DATA FOR THIS EXERCISE
....
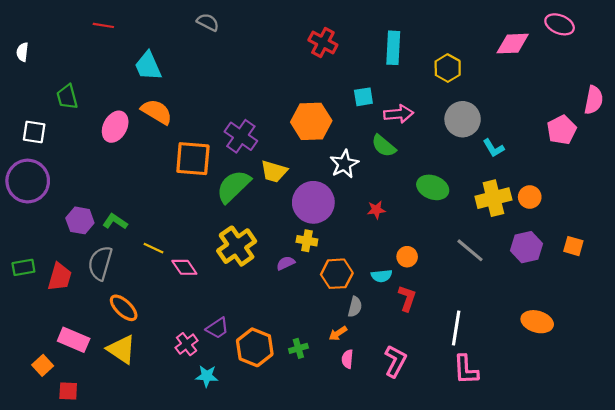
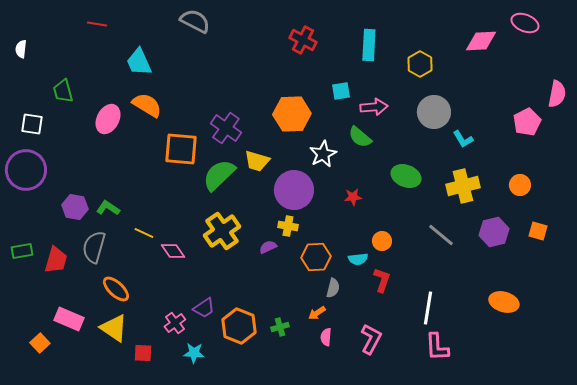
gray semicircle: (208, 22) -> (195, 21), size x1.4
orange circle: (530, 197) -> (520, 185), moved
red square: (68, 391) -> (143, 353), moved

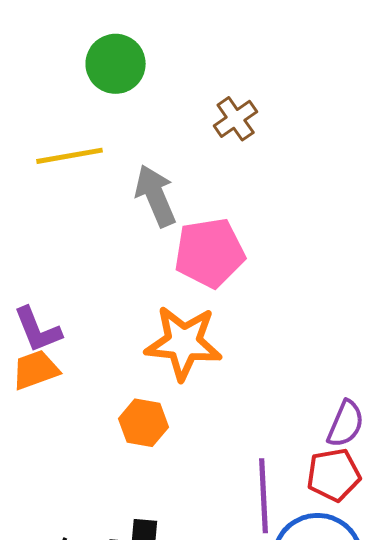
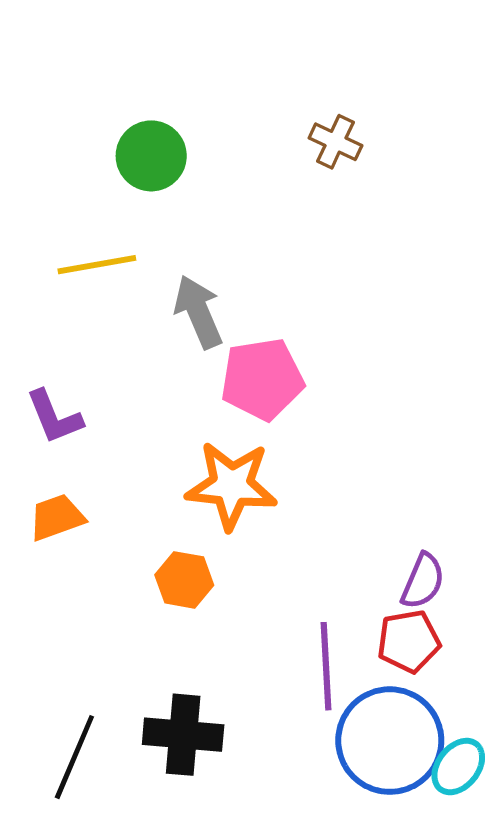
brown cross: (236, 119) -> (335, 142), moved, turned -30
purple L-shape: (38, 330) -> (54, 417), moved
....
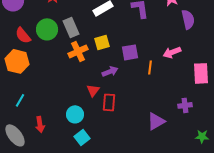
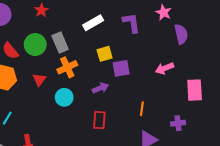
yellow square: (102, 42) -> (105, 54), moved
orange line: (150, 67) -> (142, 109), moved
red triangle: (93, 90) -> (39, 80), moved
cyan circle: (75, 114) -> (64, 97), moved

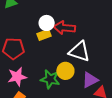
....
WHAT IS EXPECTED
Above are the records; copy from them only the lines starting at the one containing "gray semicircle: (208, 22)" and ending at the one containing "purple L-shape: (38, 330) -> (54, 417), moved", exactly and without pictures.

RESPONSE TO THIS EXERCISE
gray semicircle: (208, 22) -> (195, 21), size x1.4
orange circle: (530, 197) -> (520, 185), moved
red square: (68, 391) -> (143, 353), moved

brown cross: (236, 119) -> (335, 142), moved, turned -30
purple L-shape: (38, 330) -> (54, 417), moved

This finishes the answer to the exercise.